PROBLEM TO SOLVE: Copy the records below exactly as they stand. Leave out the pictures.
---------- MATERIAL FOR THE TASK
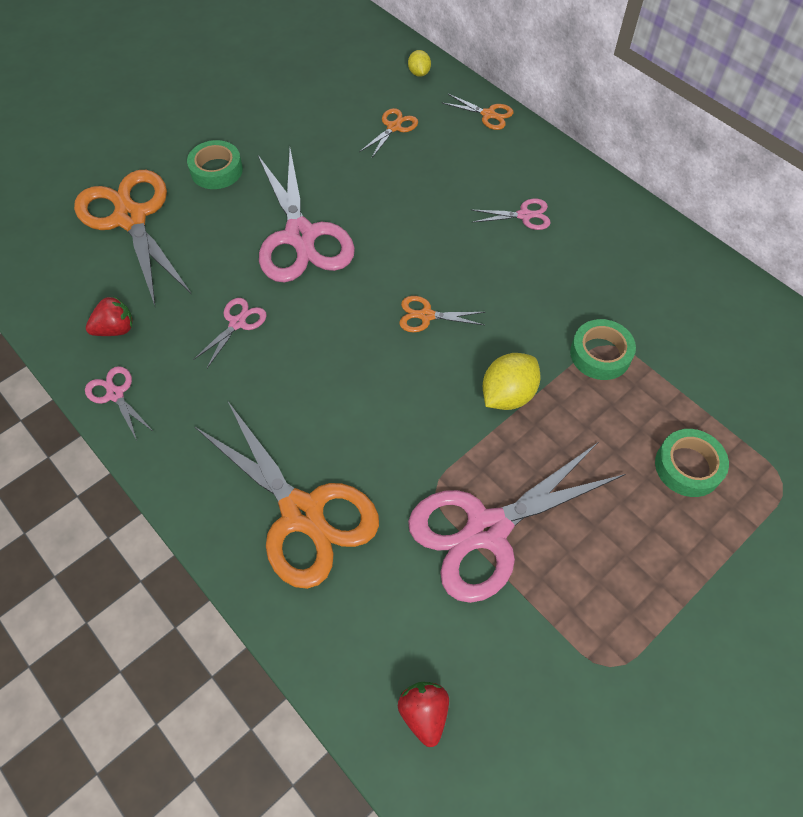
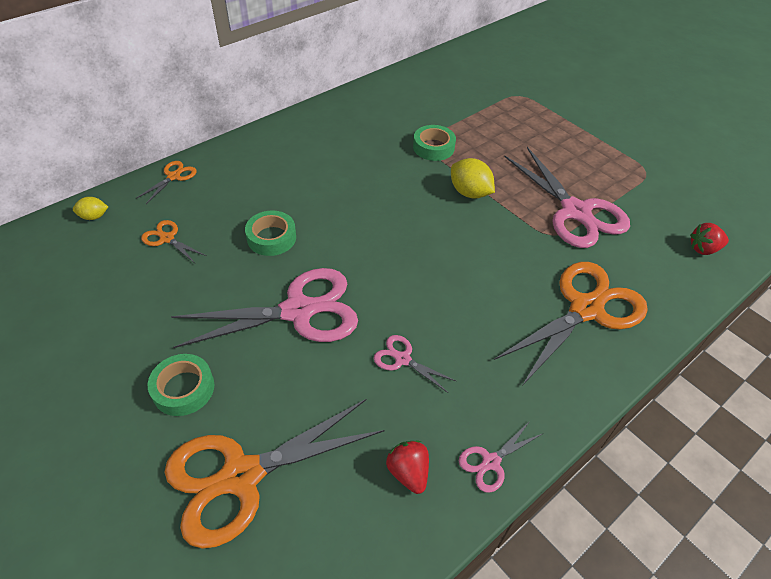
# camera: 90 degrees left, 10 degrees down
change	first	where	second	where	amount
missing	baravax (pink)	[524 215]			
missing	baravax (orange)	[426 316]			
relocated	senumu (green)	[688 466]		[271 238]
--------------------
RESPONSE FOR THIS EXERCISE:
# camera: 90 degrees left, 10 degrees down
change	first	where	second	where	amount
missing	baravax (pink)	[524 215]			
missing	baravax (orange)	[426 316]			
relocated	senumu (green)	[688 466]		[271 238]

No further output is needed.